= PROBLEM STATEMENT =
Repeat the data that follows exactly, starting at the line with "(610, 262) = (428, 459): red button -> none" and ending at the line with "(594, 425) = (133, 254): grey", and leave out every picture.

┌──

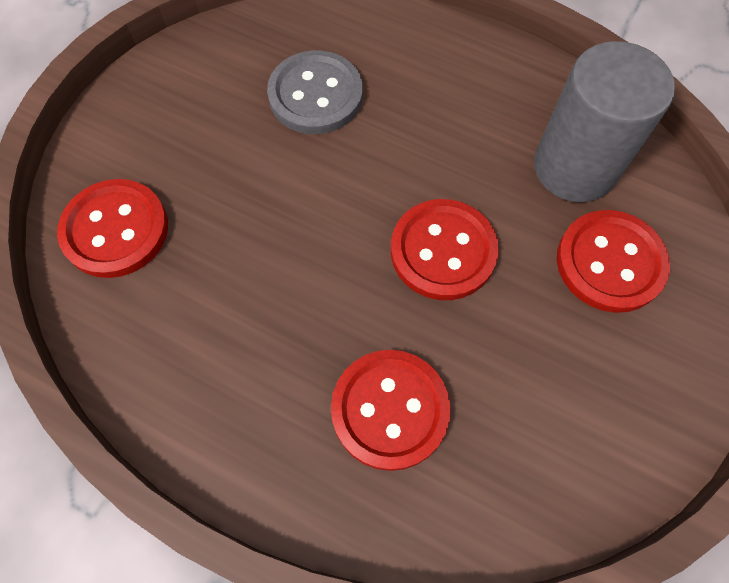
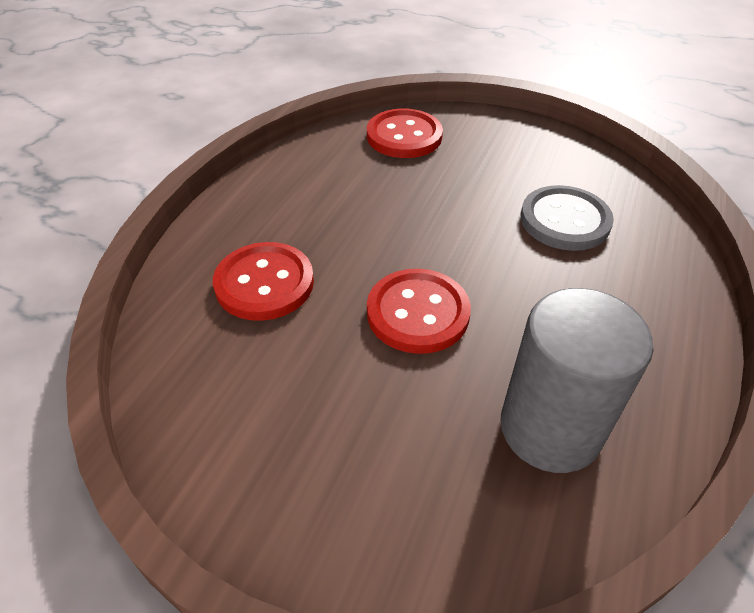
camera: 85 degrees right, 20 degrees down
(610, 262) = (428, 459): red button -> none

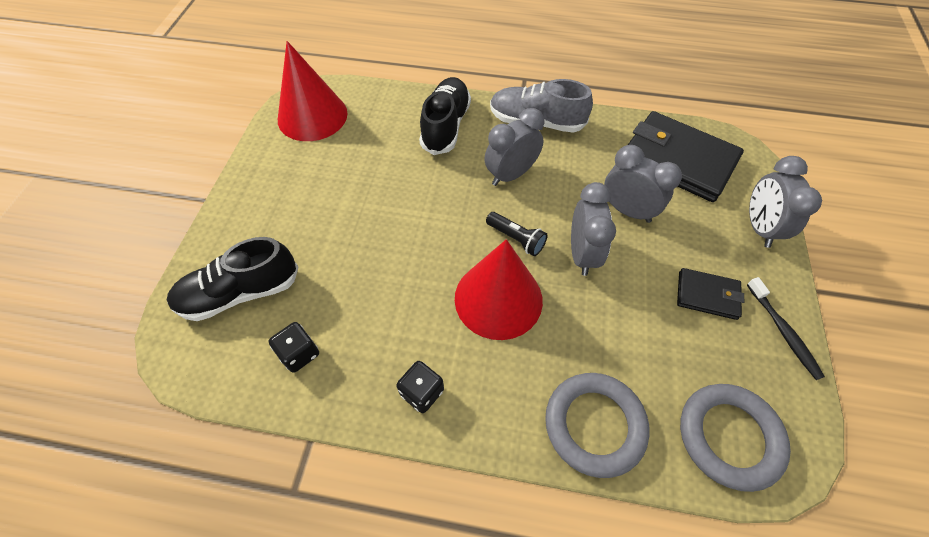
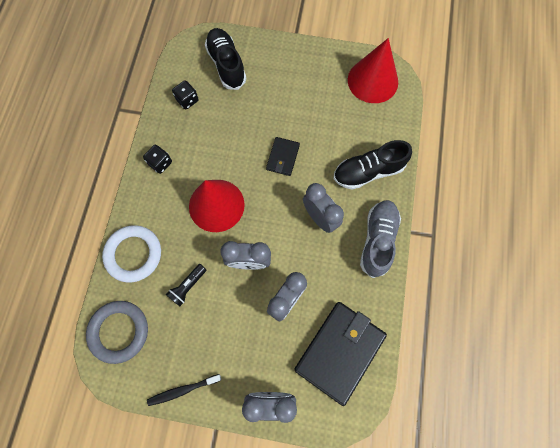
camera: 90 degrees right, 15 degrees up
(446, 126) = (368, 172): black shoe -> black shoe turned 150 degrees clockwise
(516, 239) = (262, 218): black flashlight -> black flashlight (188, 286)
(594, 425) = (133, 254): grey ring -> white ring
(707, 295) = (213, 343): black wallet -> black wallet (283, 157)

└──

= RESULT =
(610, 262) = (428, 459): red button -> none

camera: 90 degrees right, 15 degrees up
(446, 126) = (368, 172): black shoe -> black shoe turned 150 degrees clockwise
(516, 239) = (262, 218): black flashlight -> black flashlight (188, 286)
(594, 425) = (133, 254): grey ring -> white ring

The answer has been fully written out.